> PROBLEM TO SOLVE
Report each line of the data that has "blue" somewhere in it.

> DATA SHOWN
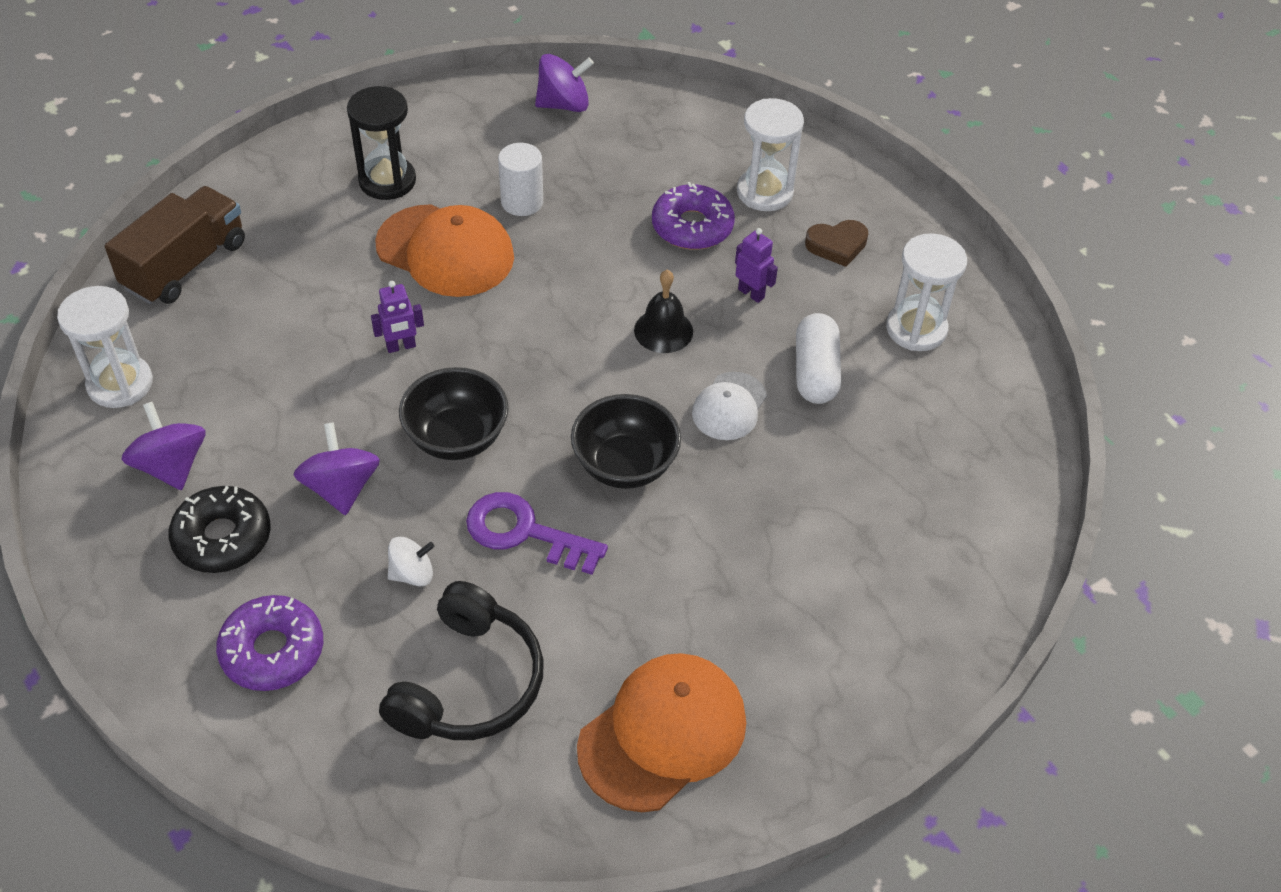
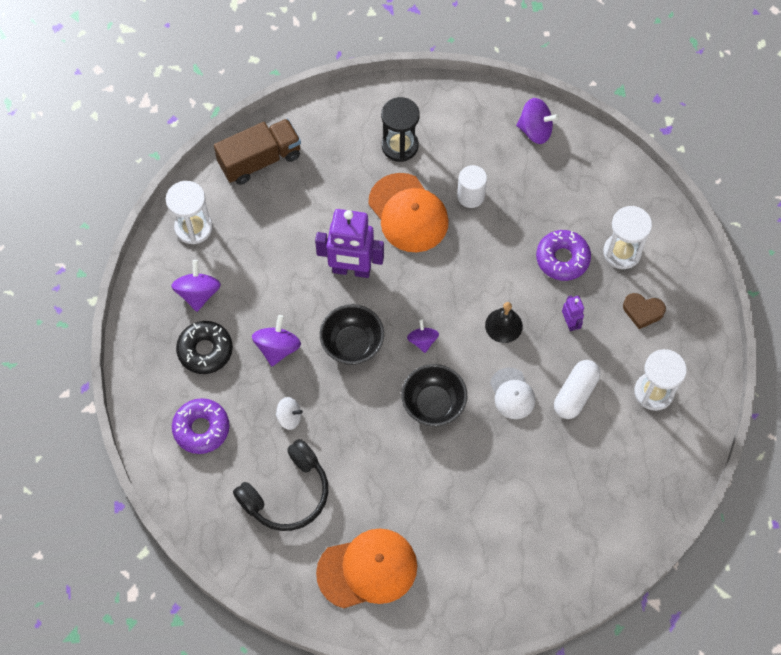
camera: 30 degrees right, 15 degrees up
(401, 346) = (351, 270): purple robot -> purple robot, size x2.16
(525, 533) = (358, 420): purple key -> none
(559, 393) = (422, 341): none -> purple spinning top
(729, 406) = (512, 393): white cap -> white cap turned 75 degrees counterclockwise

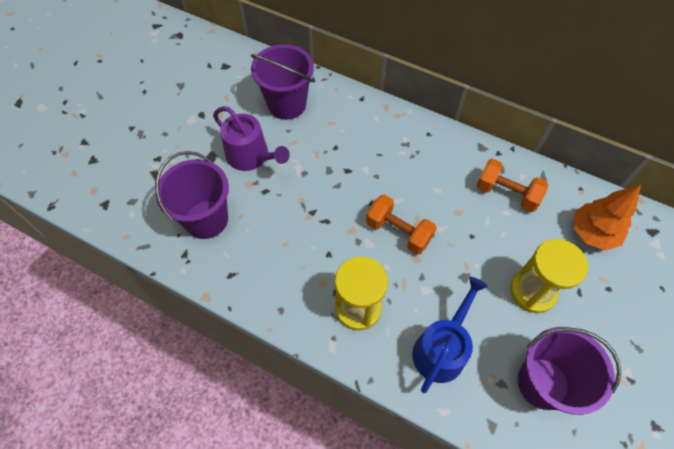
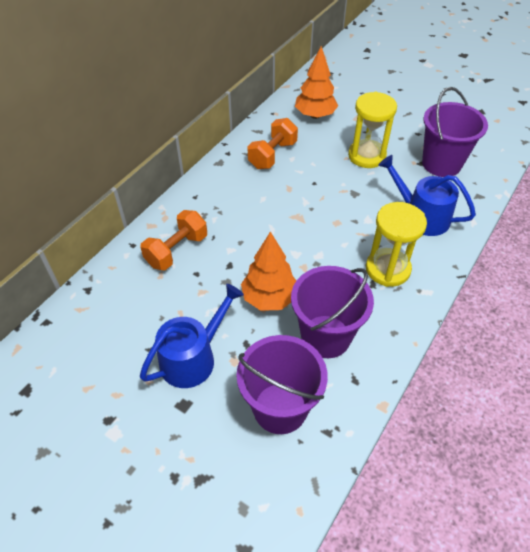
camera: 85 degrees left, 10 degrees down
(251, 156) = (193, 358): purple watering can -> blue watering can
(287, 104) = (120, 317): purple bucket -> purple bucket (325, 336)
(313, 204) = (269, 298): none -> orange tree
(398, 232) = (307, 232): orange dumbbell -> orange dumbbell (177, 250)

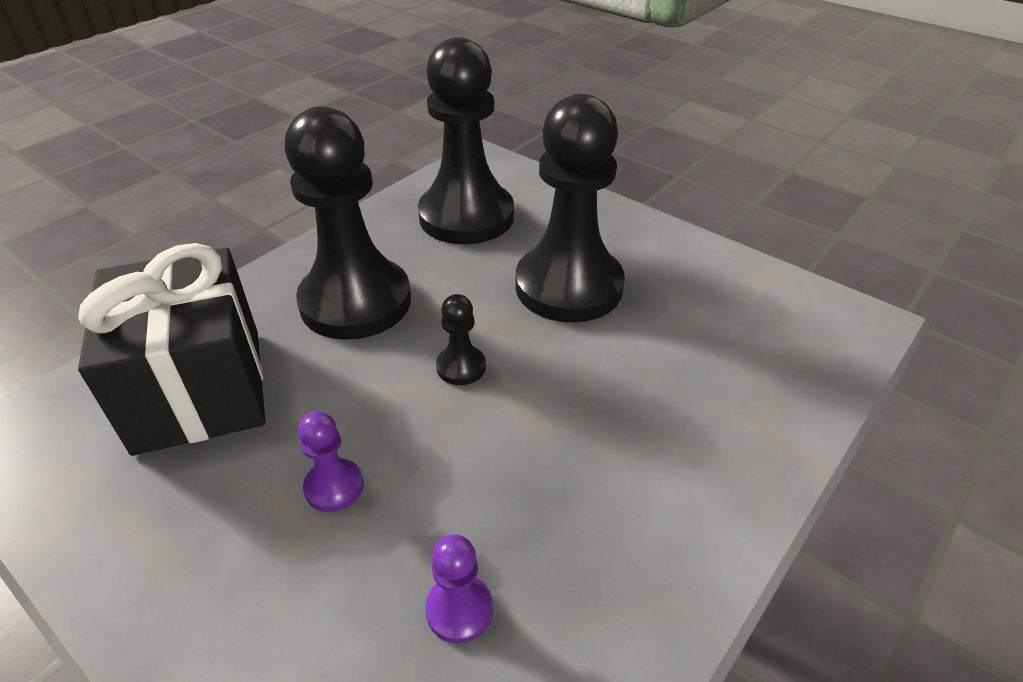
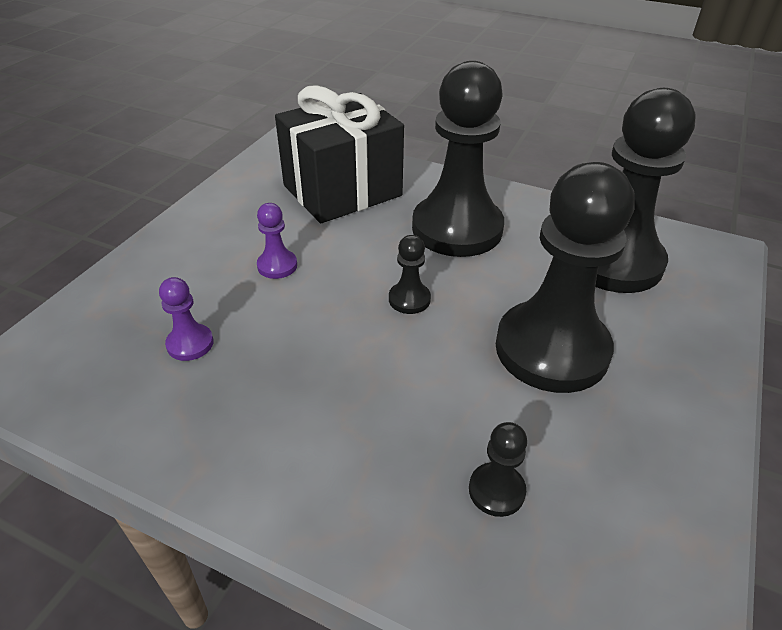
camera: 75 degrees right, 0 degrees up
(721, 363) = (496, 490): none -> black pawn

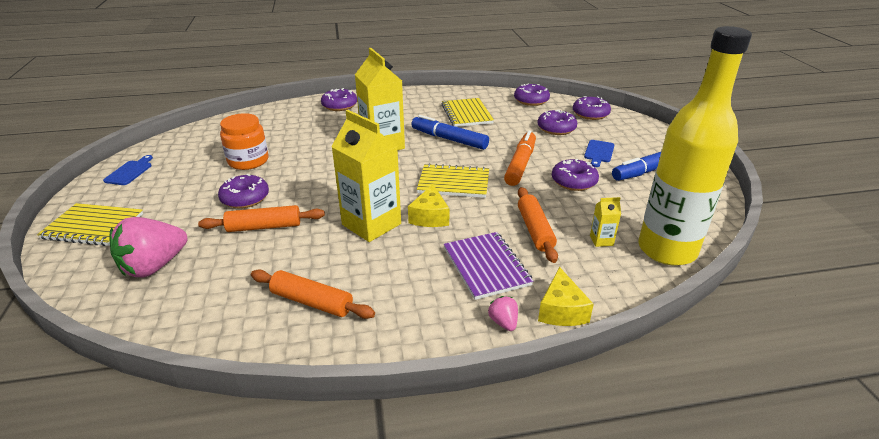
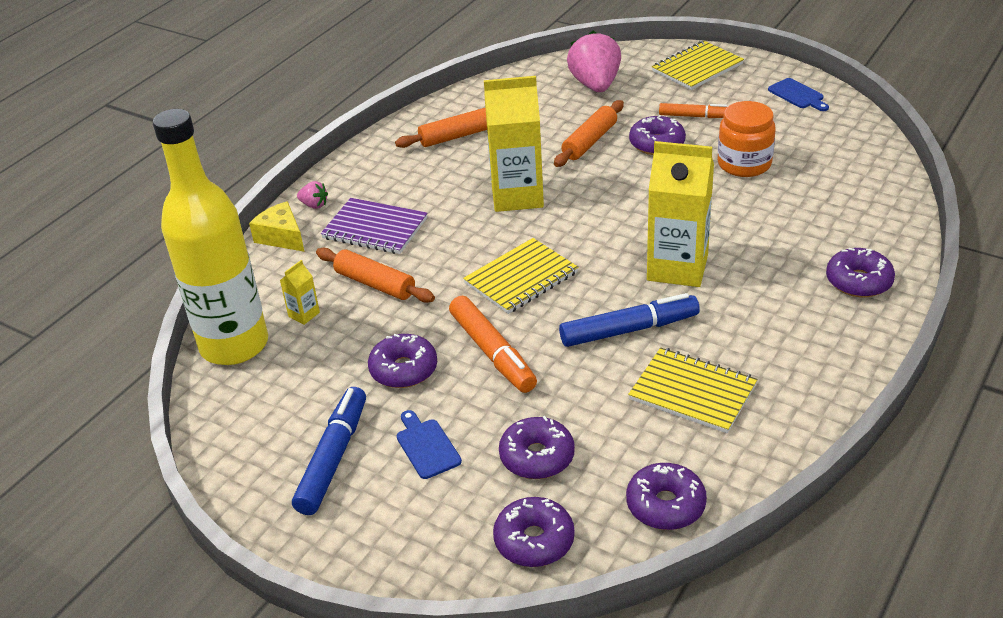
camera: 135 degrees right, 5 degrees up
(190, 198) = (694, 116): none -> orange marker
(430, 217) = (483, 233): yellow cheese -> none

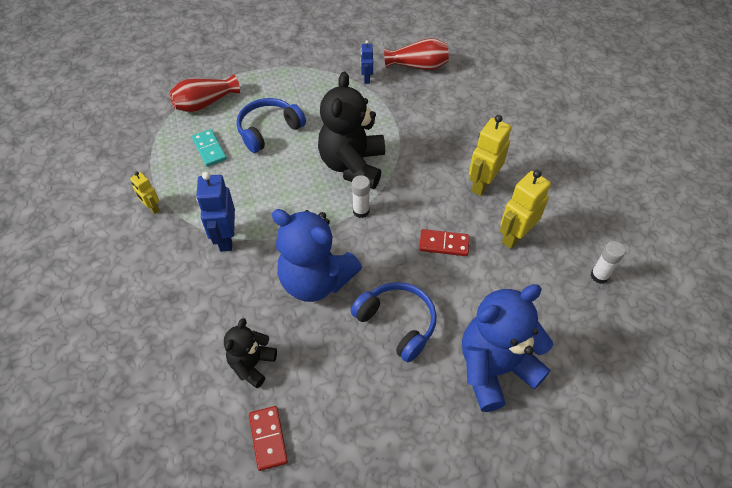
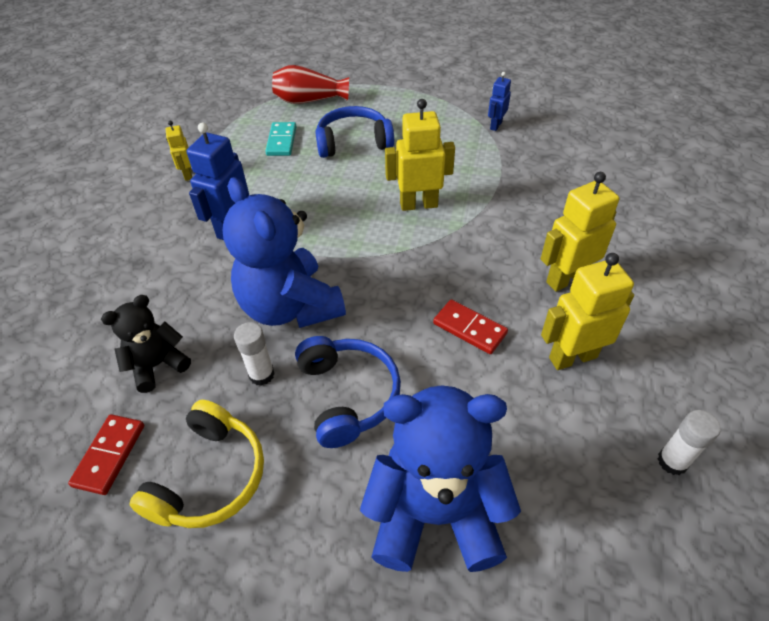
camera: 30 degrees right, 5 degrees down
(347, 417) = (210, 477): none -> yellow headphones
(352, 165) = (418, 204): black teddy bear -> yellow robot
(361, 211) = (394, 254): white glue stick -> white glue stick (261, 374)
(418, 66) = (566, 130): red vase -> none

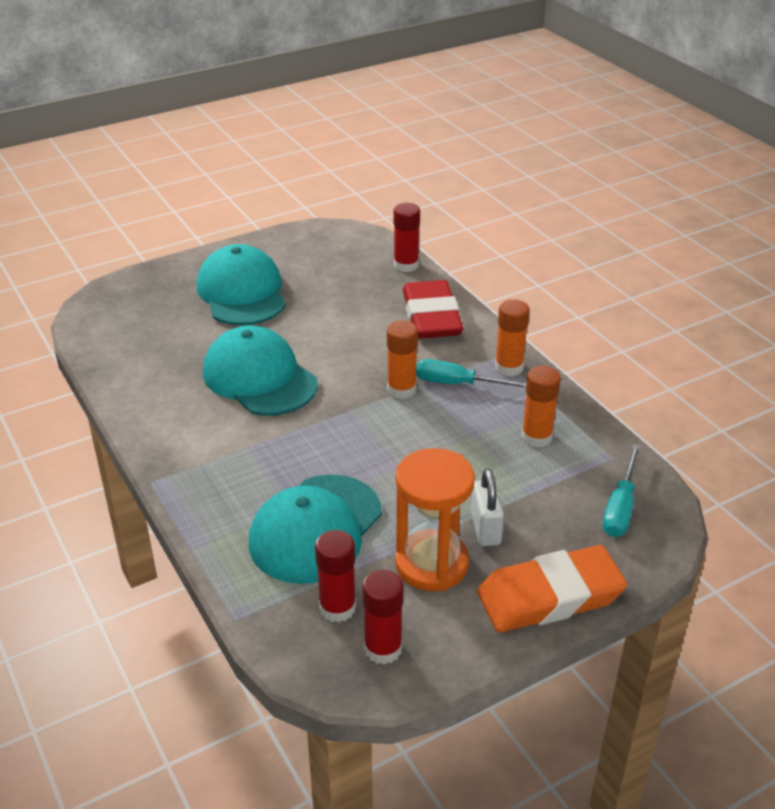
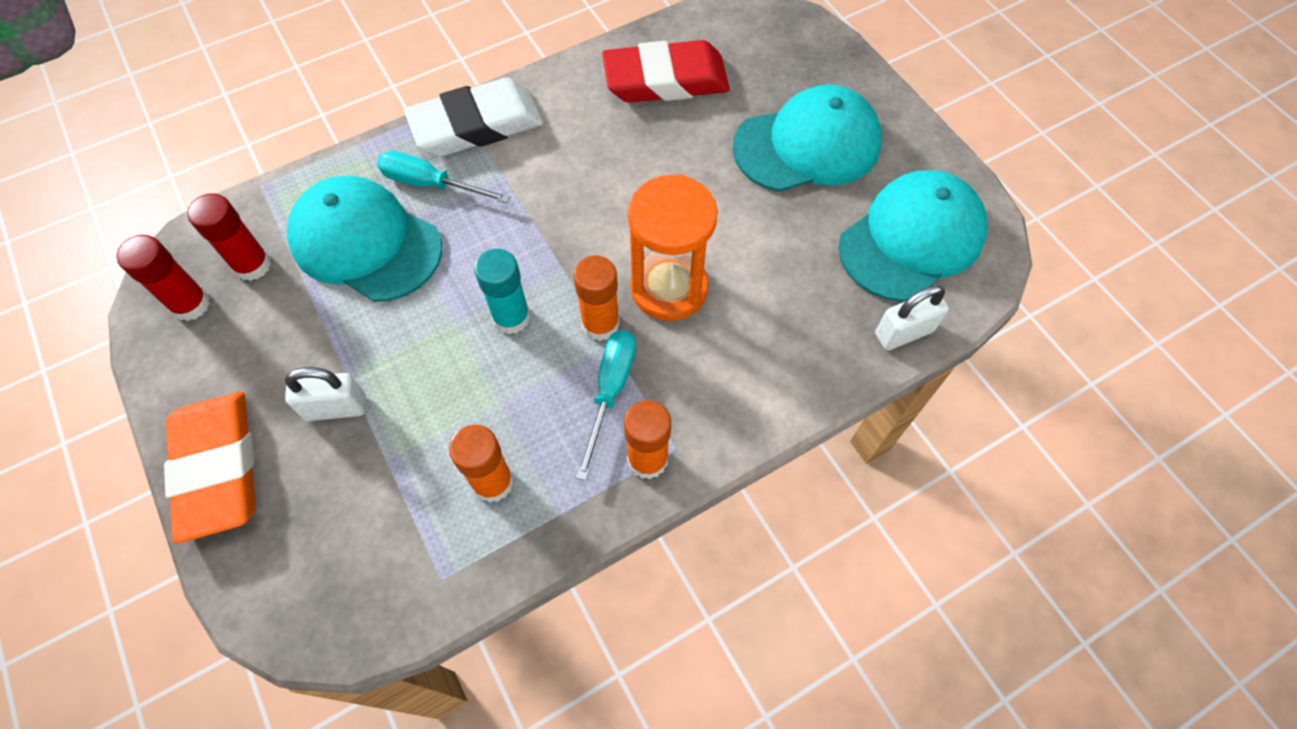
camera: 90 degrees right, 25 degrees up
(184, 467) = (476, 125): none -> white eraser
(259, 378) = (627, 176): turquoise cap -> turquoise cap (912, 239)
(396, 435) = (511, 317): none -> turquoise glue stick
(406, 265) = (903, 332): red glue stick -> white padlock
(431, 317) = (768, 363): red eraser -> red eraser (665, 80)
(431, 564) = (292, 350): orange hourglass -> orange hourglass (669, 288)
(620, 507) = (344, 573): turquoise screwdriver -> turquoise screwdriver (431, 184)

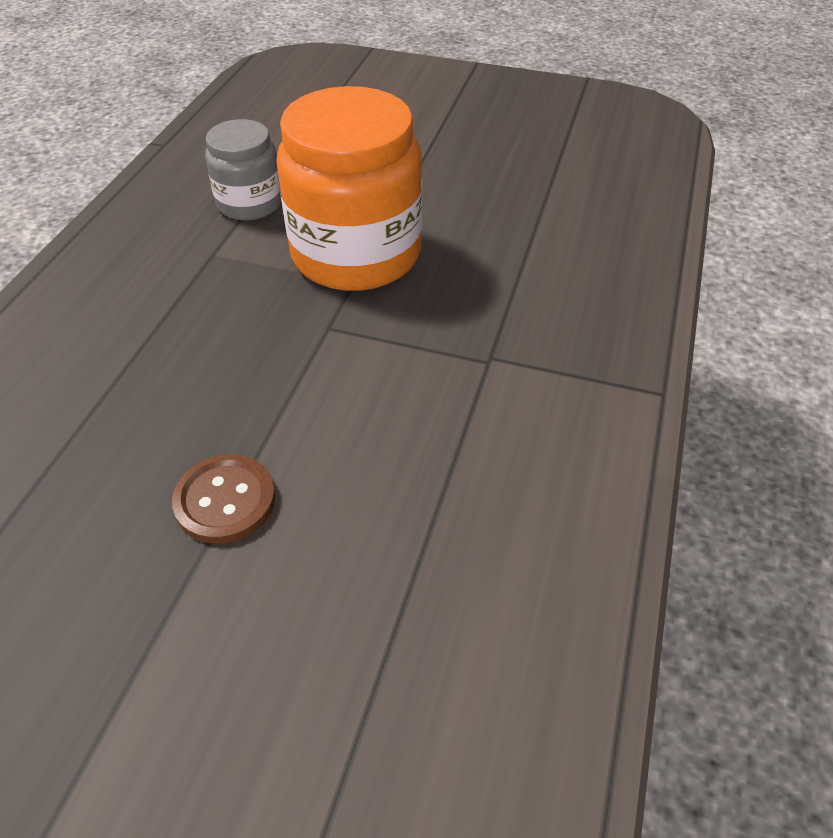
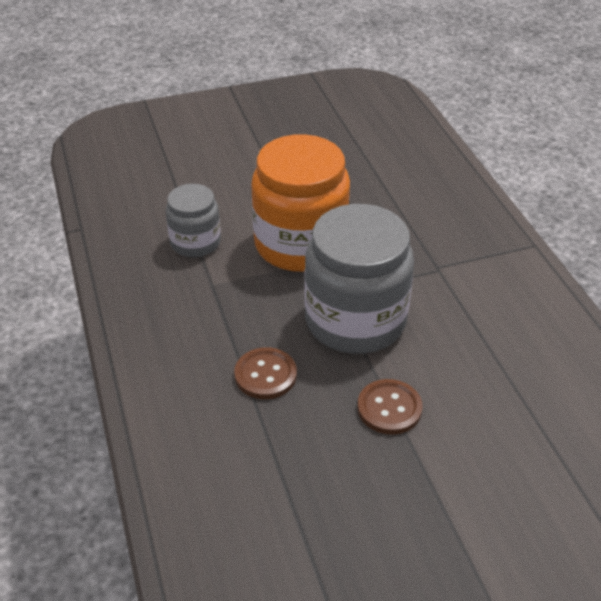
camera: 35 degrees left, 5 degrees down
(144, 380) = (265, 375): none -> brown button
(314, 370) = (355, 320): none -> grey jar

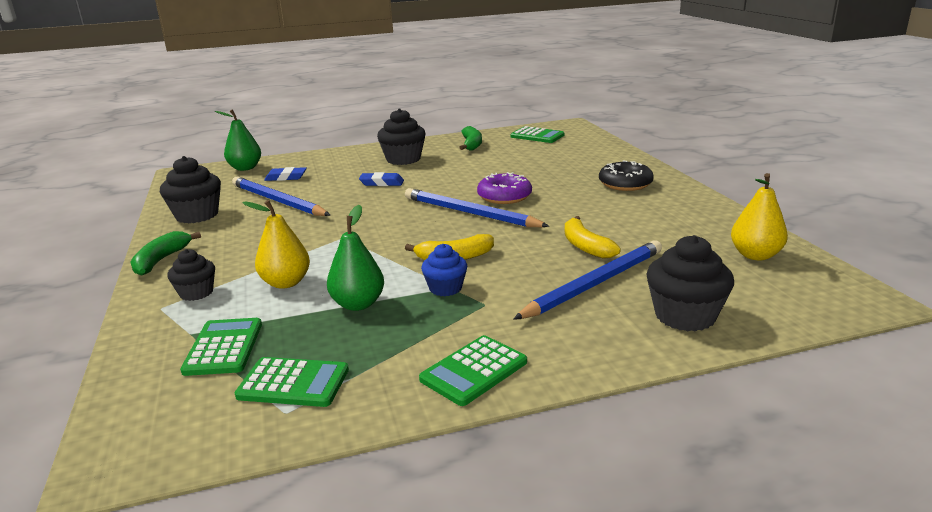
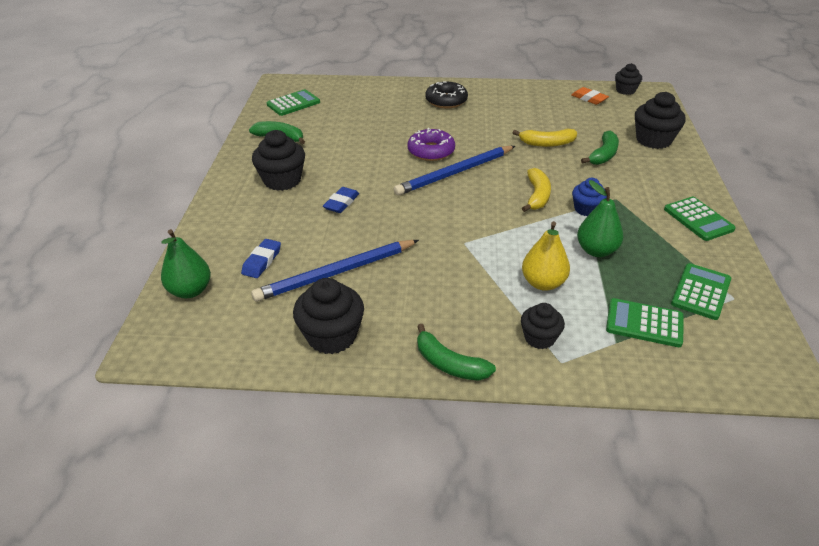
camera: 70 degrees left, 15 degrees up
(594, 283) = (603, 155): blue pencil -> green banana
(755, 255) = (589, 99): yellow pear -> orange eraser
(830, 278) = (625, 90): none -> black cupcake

> RESPONSE BELOW
(251, 156) = (193, 358): purple watering can -> blue watering can
(594, 283) = (603, 155): blue pencil -> green banana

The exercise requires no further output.